── DATA RECORDS ──
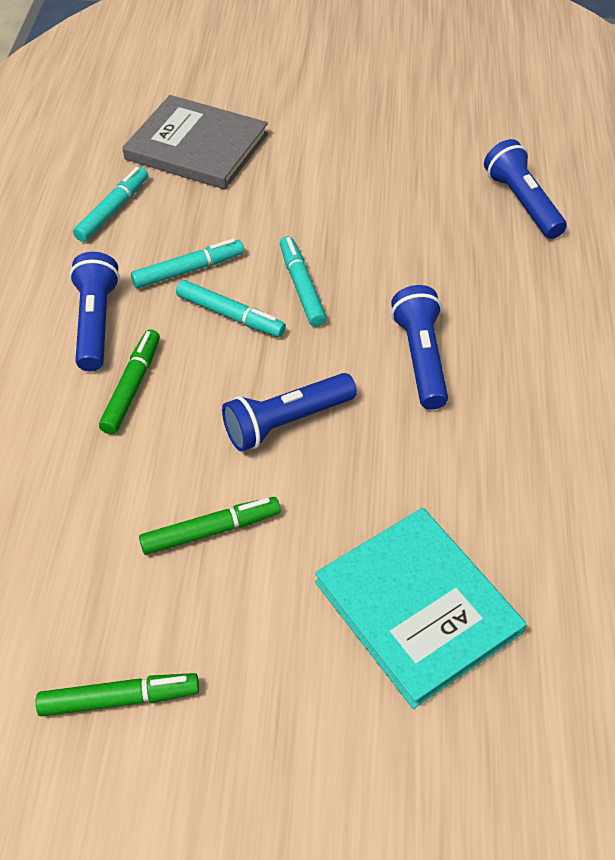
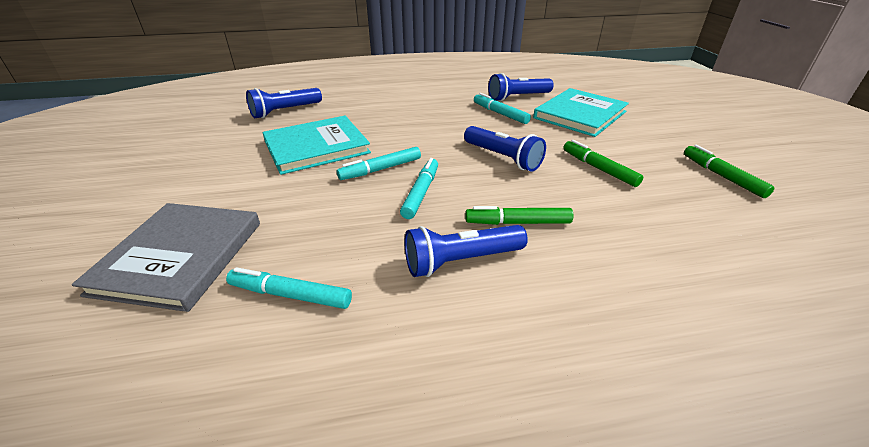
camera: 105 degrees left, 15 degrees down
(188, 270) = (376, 222): turquoise marker -> turquoise marker (500, 113)
(385, 232) = (316, 147): none -> turquoise book
(420, 358) = (428, 127): blue flashlight -> blue flashlight (518, 97)

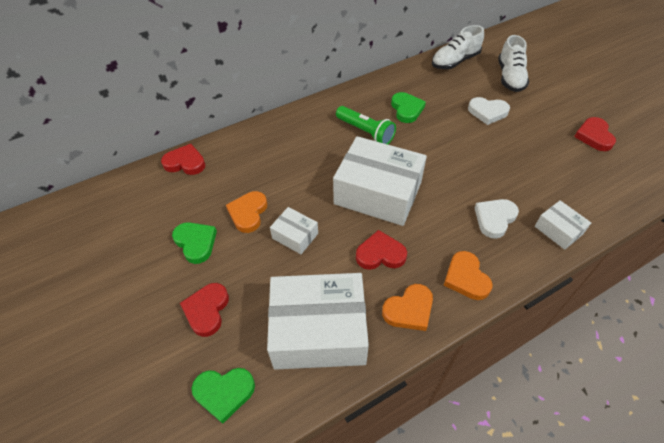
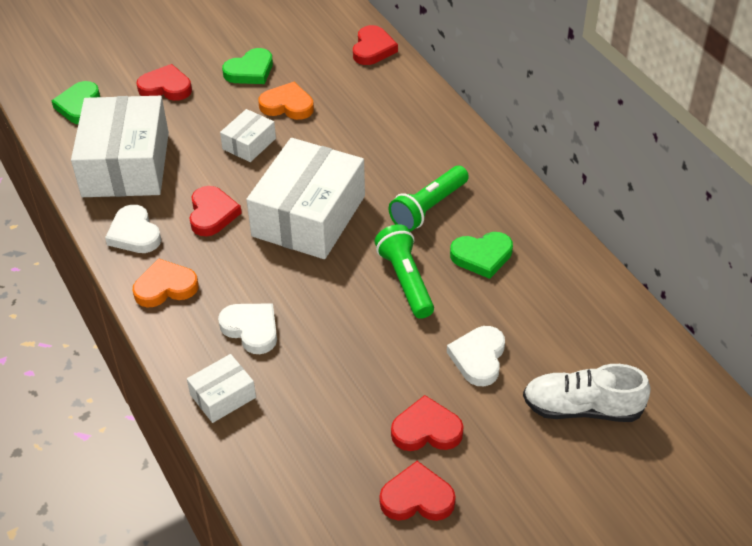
camera: 90 degrees right, 5 degrees down
(409, 310) = (134, 234): orange heart -> white heart
(433, 142) = (406, 280): none -> green flashlight
(455, 61) = (624, 333): white shoe -> none
(546, 133) = (426, 430): none -> red heart

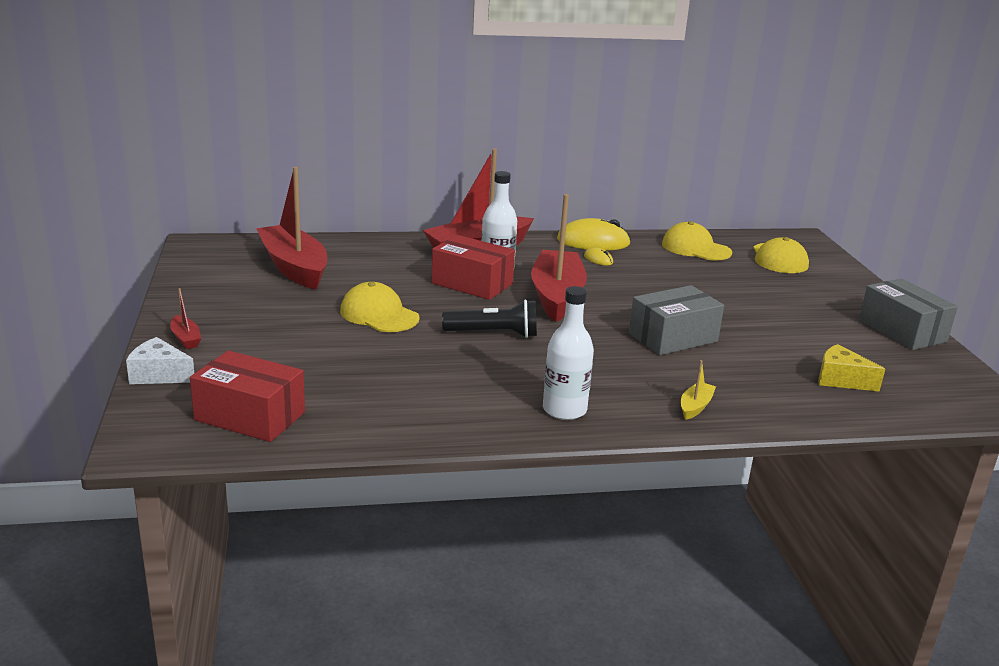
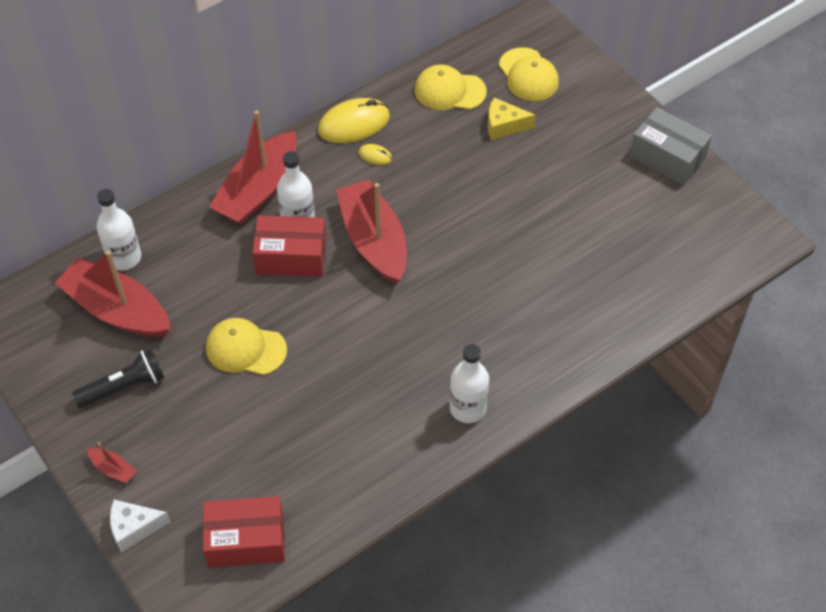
camera: 25 degrees left, 30 degrees up
(330, 248) = (124, 258): none -> white bottle
(494, 334) = (356, 329): black flashlight -> black flashlight (124, 387)
(673, 338) = (498, 261): grey box -> none
(695, 406) = (557, 353): yellow boat -> none
(841, 380) = (646, 259): yellow cheese -> yellow cheese (504, 126)

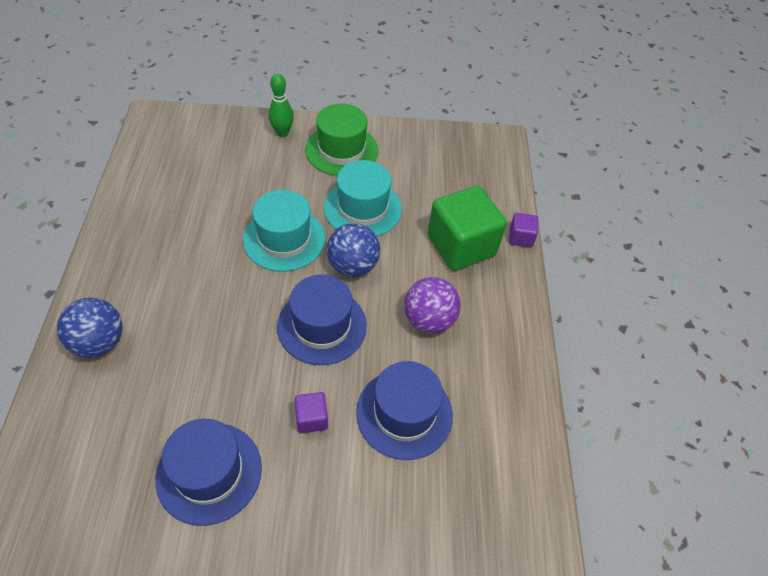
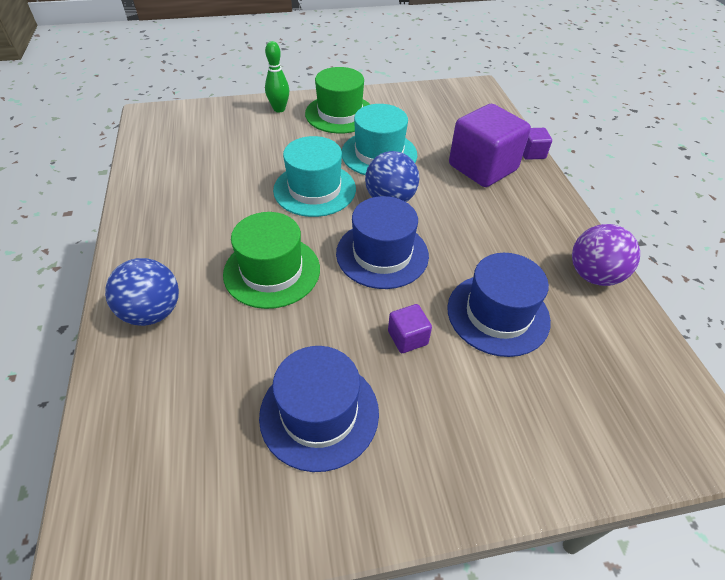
camera: 10 degrees left, 5 degrees down
(214, 322) = (272, 271): none -> green hat
(429, 320) = (482, 230): purple ball -> purple ball (593, 275)
(461, 246) = (482, 168): green cube -> purple cube

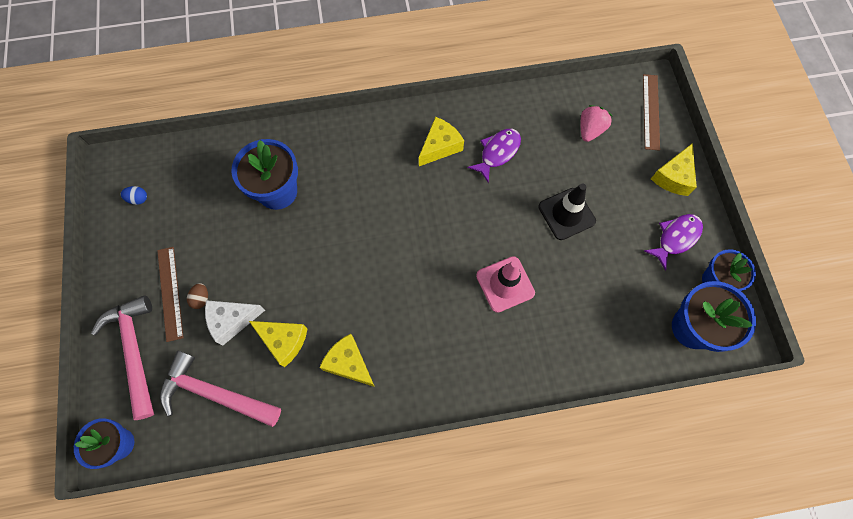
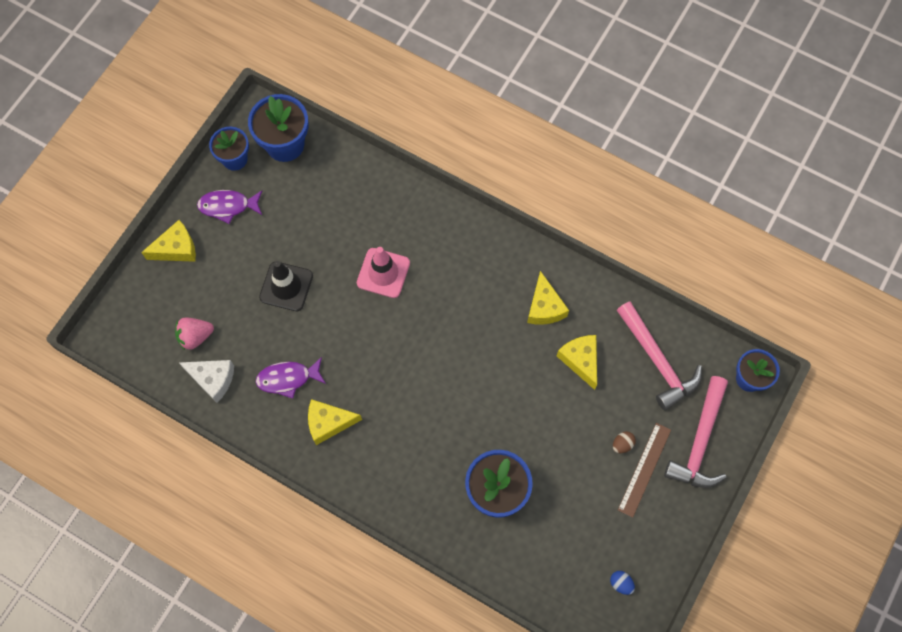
camera: 140 degrees left, 0 degrees up
(232, 320) = (609, 407): white cheese -> white cheese (213, 379)
(651, 111) = (131, 312): brown ruler -> none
───
# ABOUT THIS TASK:
The lines from the one holding "(232, 320) = (609, 407): white" to the end of the entries are to be repeated exactly, with both ends included and nothing else.

# WRITTEN SOLUTION:
(232, 320) = (609, 407): white cheese -> white cheese (213, 379)
(651, 111) = (131, 312): brown ruler -> none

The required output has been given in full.